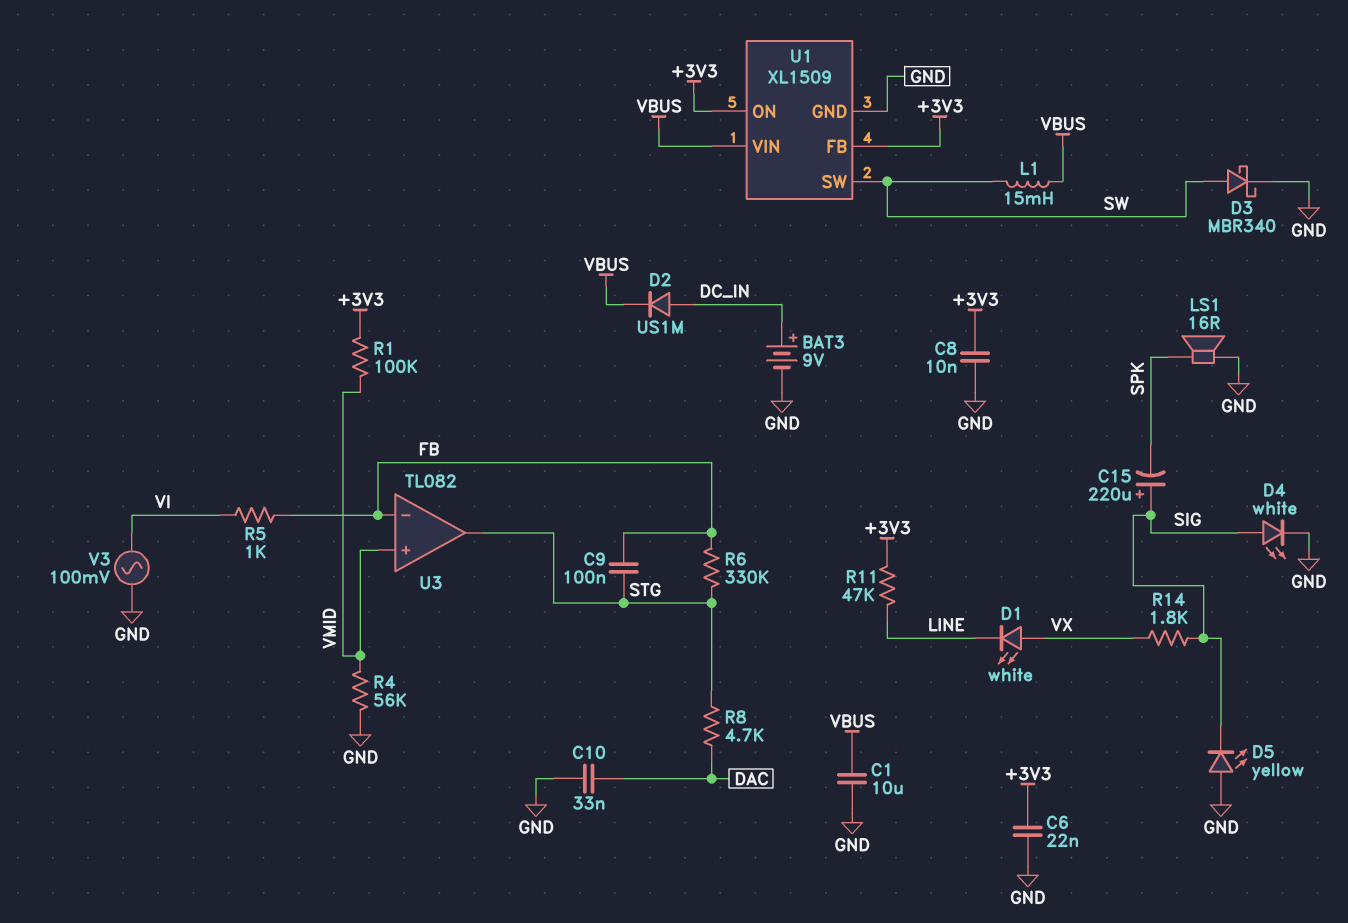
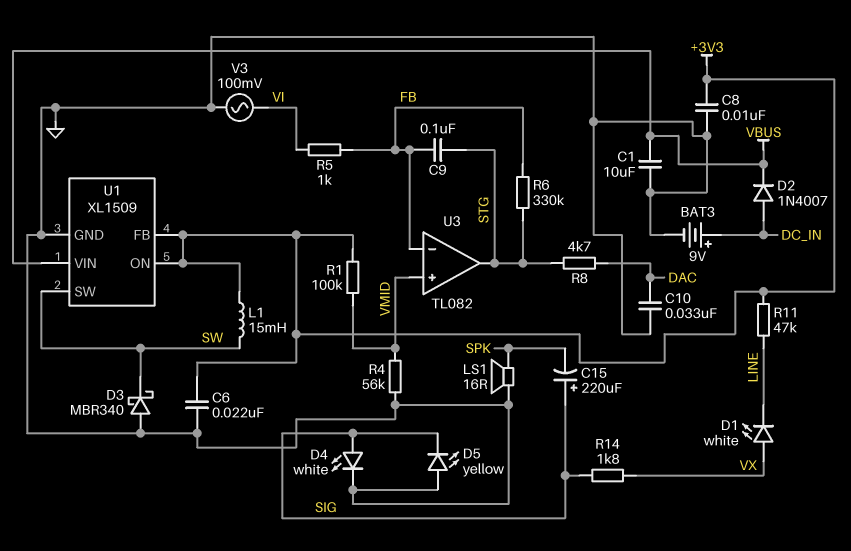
D2: diode US1M (A DC_IN, K VBUS) -> diode 1N4007 (A DC_IN, K VBUS)
D3: schottky MBR340 (A SW, K GND) -> schottky MBR340 (A GND, K SW)
L1: 15mH (SW, VBUS) -> 15mH (+3V3, SW)

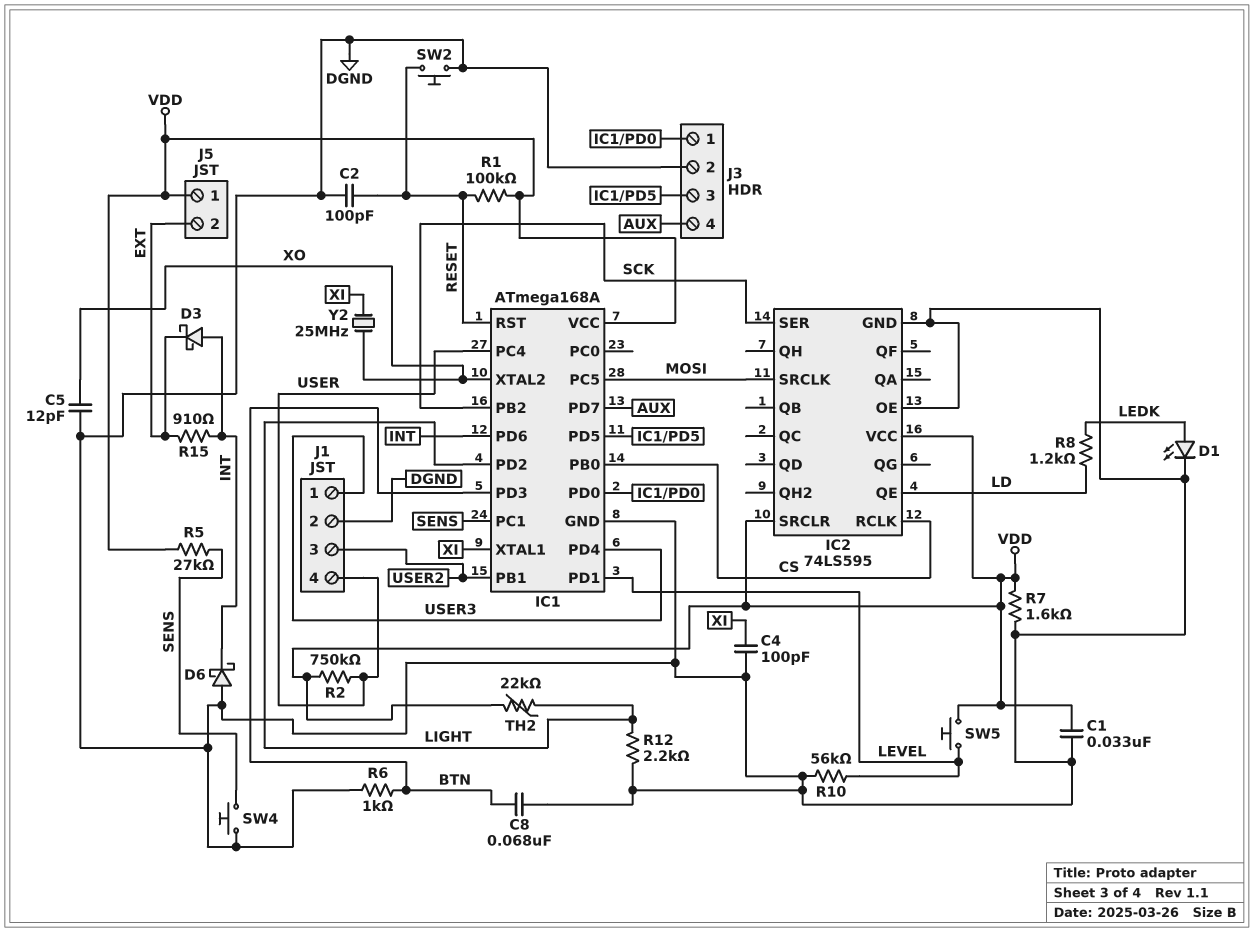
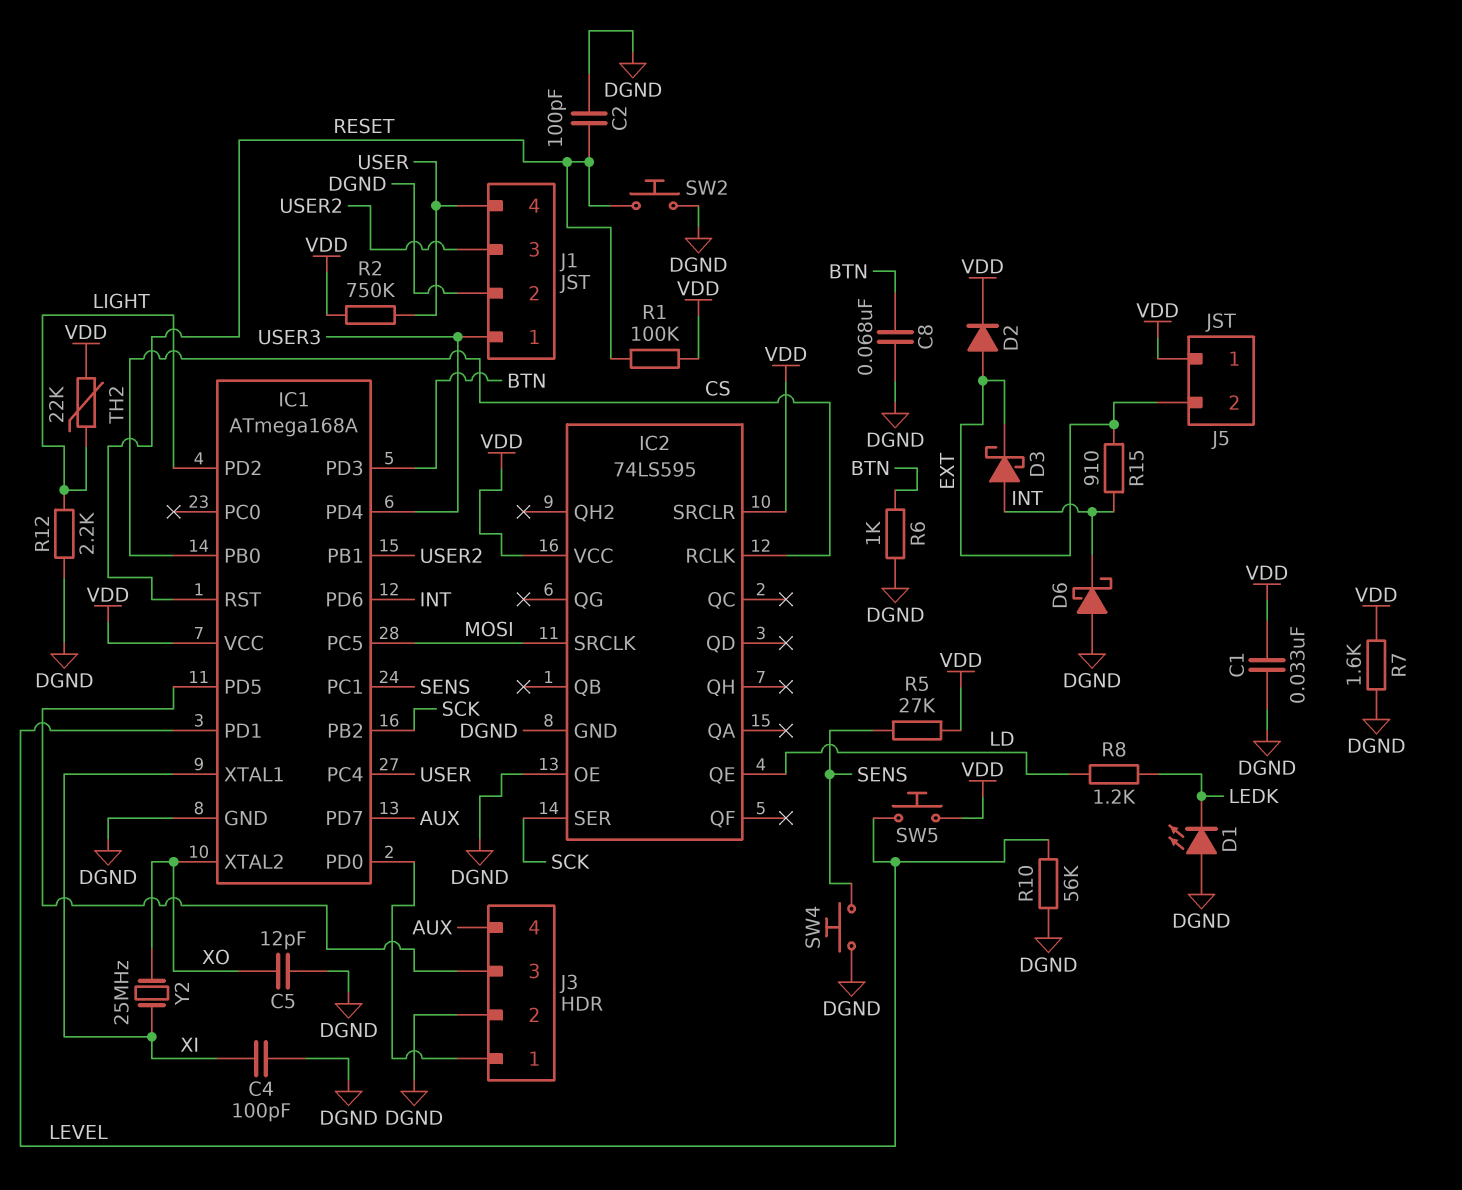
D1: LED (A LEDK, K DGND) -> LED (A DGND, K LEDK)
D2: none -> diode (A EXT, K VDD)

━━━━━━━━━━

→ **PROBLEM DESCRIPTION**
Only the lines from the one containing "L1: 15mH (SW, VBUS) -> 15mH (+3V3, SW)" through the end of the listing should be output, word for word and inclusive; keep pictures out.

→ **RESULT BELOW**
L1: 15mH (SW, VBUS) -> 15mH (+3V3, SW)

D1: LED (A LEDK, K DGND) -> LED (A DGND, K LEDK)
D2: none -> diode (A EXT, K VDD)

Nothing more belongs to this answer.